DATA SHOWN section start

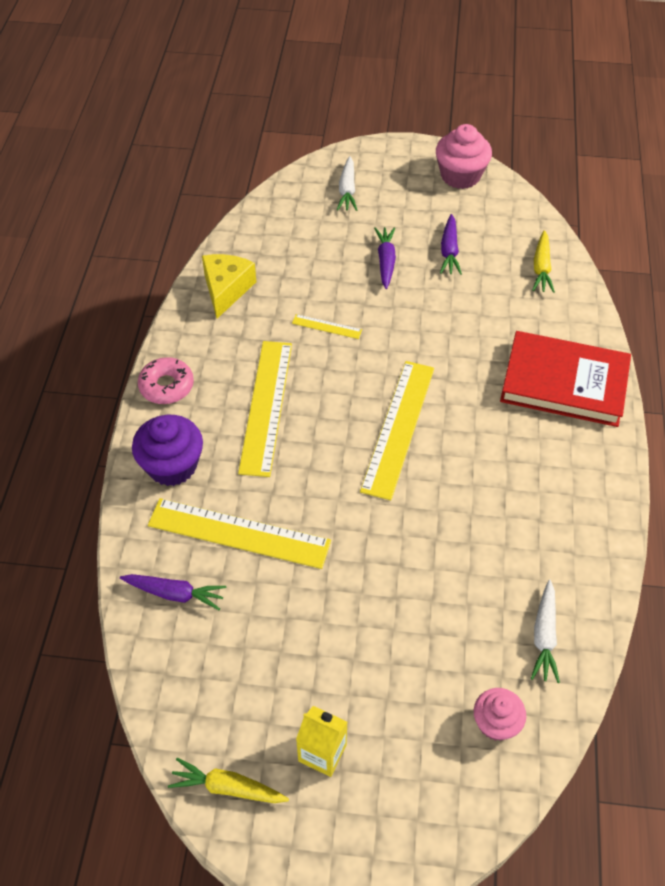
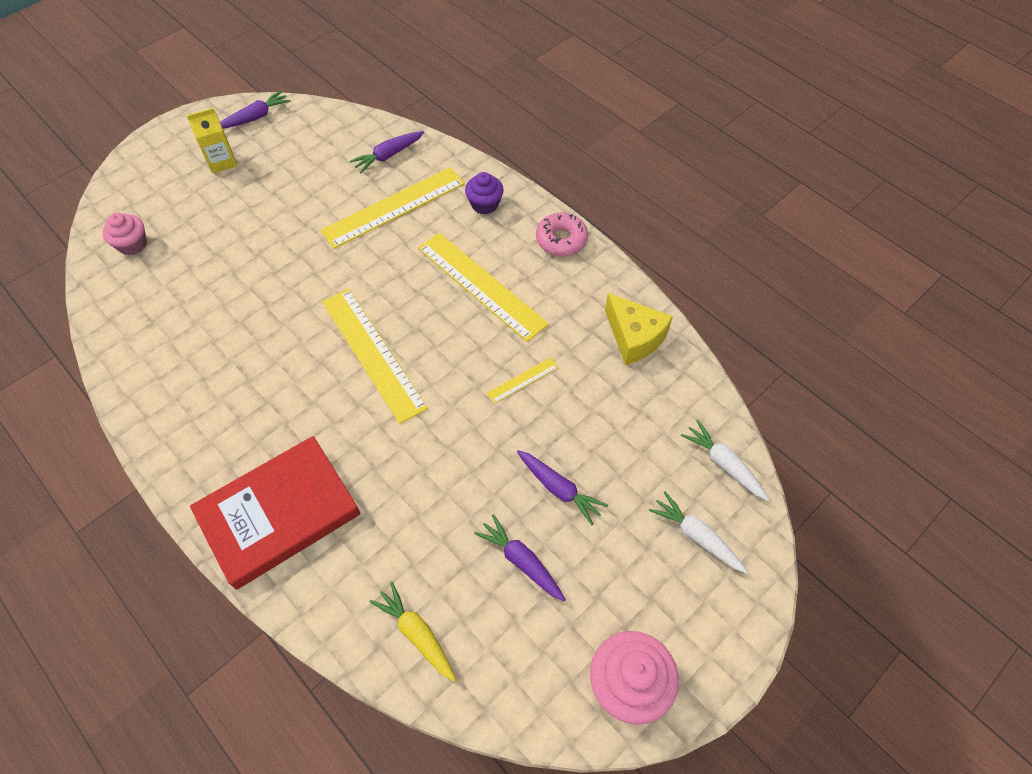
camera: 130 degrees right, 5 degrees up
(172, 465) = (485, 204): purple cupcake -> purple cupcake, size x0.63
(227, 787) = (256, 117): yellow carrot -> purple carrot
(544, 636) = (138, 310): white carrot -> white carrot (723, 464)

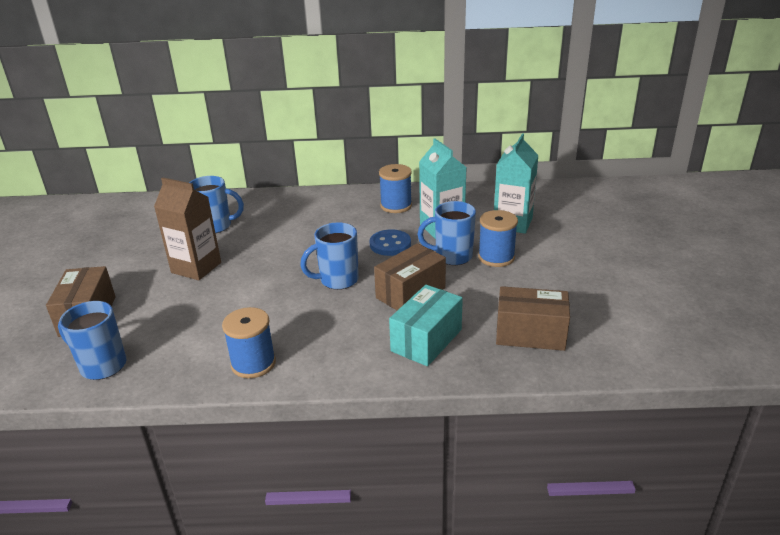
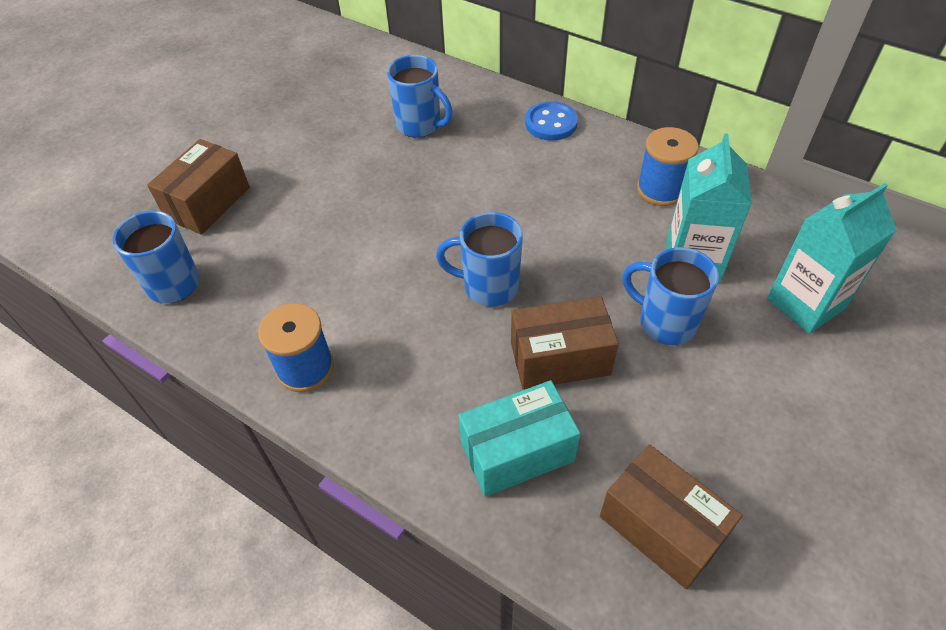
camera: 35 degrees right, 20 degrees up
(196, 267) = (354, 183): brown carton -> none
(390, 244) = (599, 257): blue button -> blue button (551, 123)
(496, 257) = (727, 357): blue spool -> none

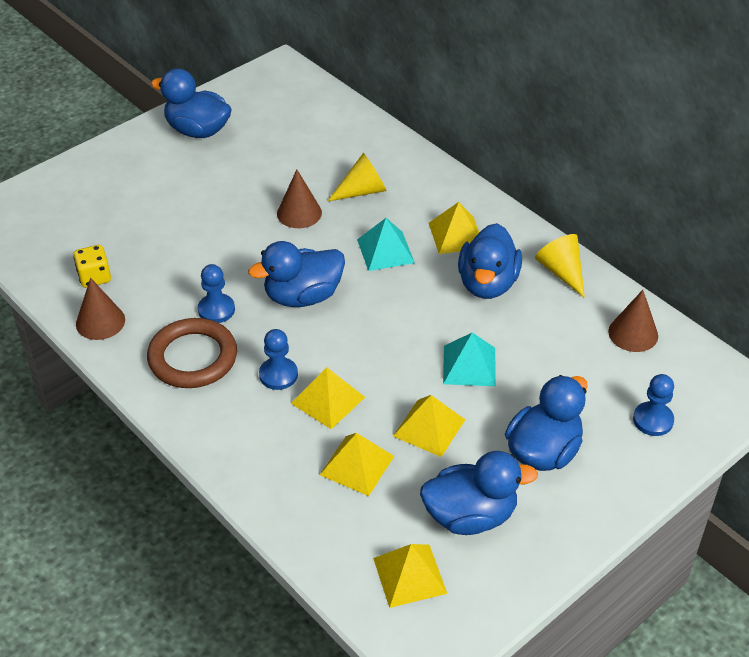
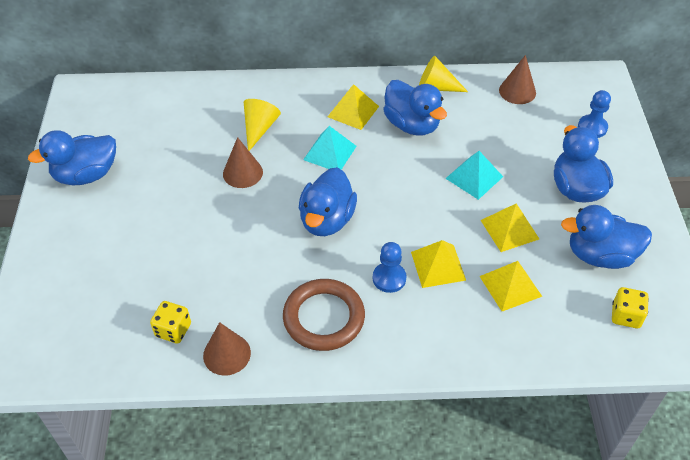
camera: 50 degrees left, 5 degrees up
(216, 310) = (289, 275): blue pawn -> none
(409, 575) = (625, 316): yellow pyramid -> yellow dice
(470, 516) = (600, 255): blue duck -> blue duck turned 120 degrees counterclockwise

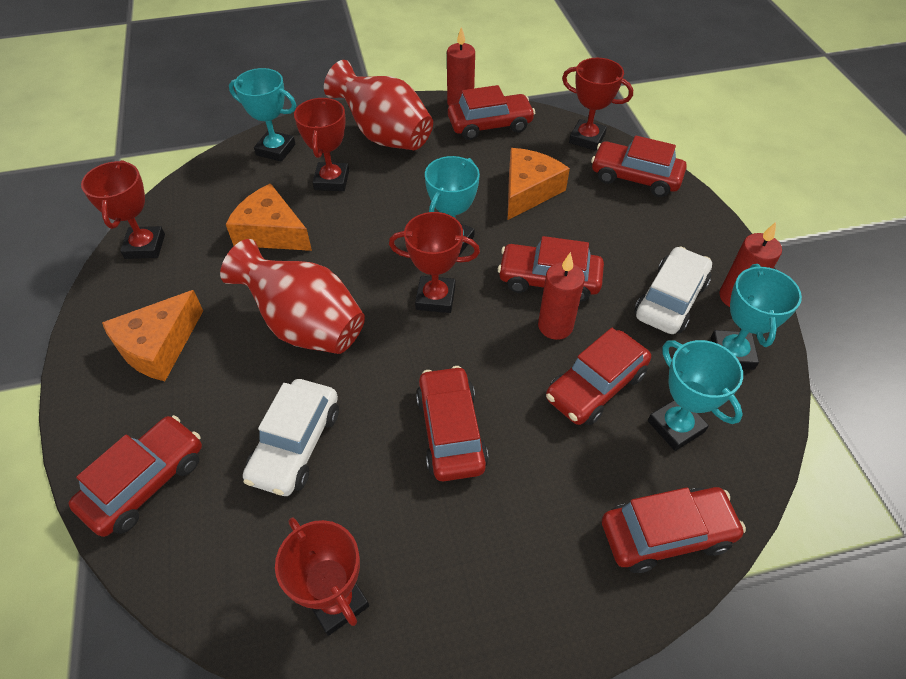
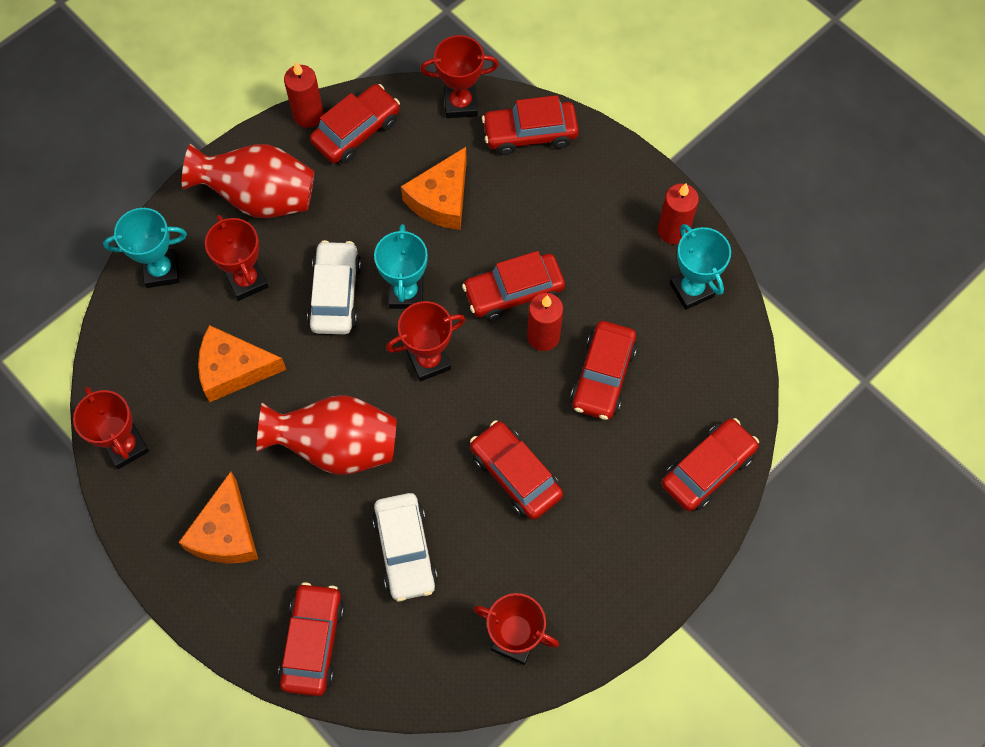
camera: 30 degrees left, 15 degrees up
(528, 191) = (441, 199): orange cheese -> orange cheese turned 150 degrees counterclockwise
(670, 300) = (622, 261): white car -> white car (335, 294)
(675, 426) = (677, 379): turquoise trophy -> none

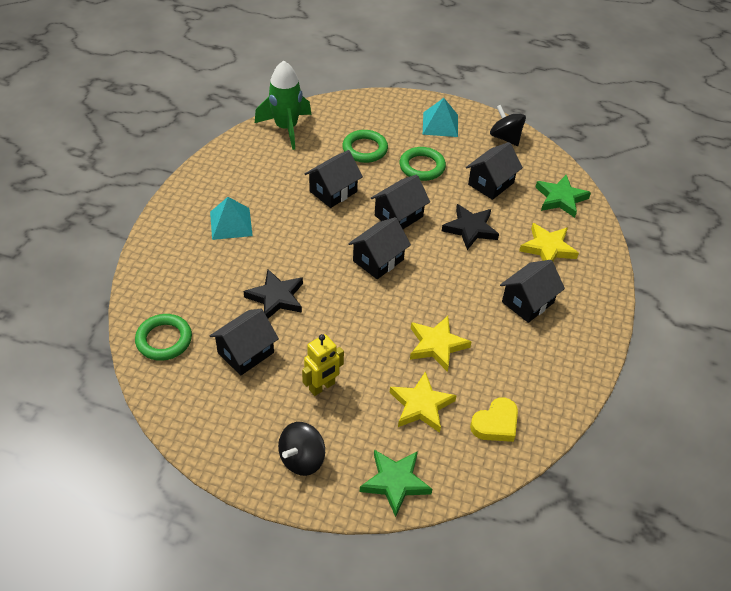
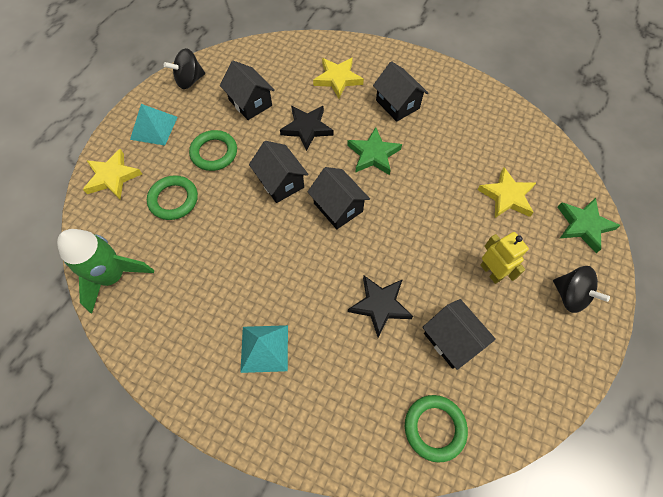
camera: 80 degrees left, 15 degrees up
(333, 191) = (233, 237): black house -> none
(436, 345) = (442, 175): yellow star -> yellow star (112, 177)
(495, 424) = (521, 148): yellow heart -> none
(560, 198) = (280, 58): green star -> green star (373, 154)

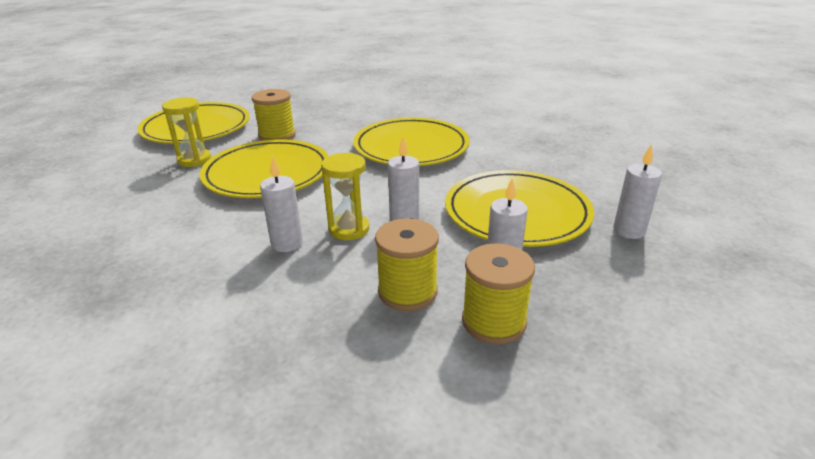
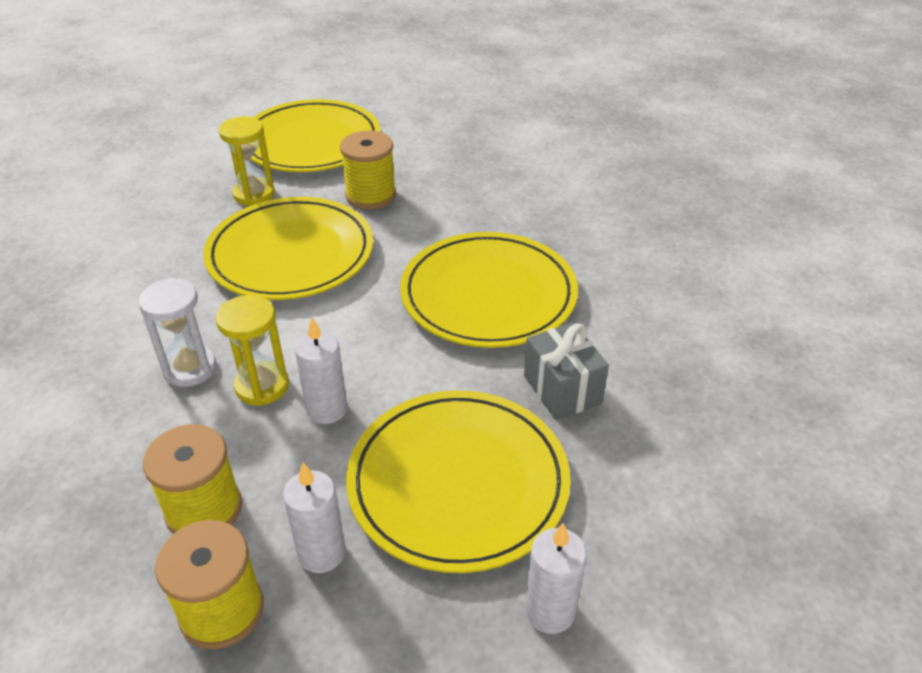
camera: 40 degrees right, 10 degrees up
(287, 243) = (190, 368): white candle -> white hourglass
(503, 163) = (562, 389): none -> grey gift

DATA SHOWN section end

- TASK BRIEF: Return exactly the lines in the records above, beginning with the one that holds "camera: 40 degrees right, 10 degrees up" and ending with the last.

- TASK ANSWER:
camera: 40 degrees right, 10 degrees up
(287, 243) = (190, 368): white candle -> white hourglass
(503, 163) = (562, 389): none -> grey gift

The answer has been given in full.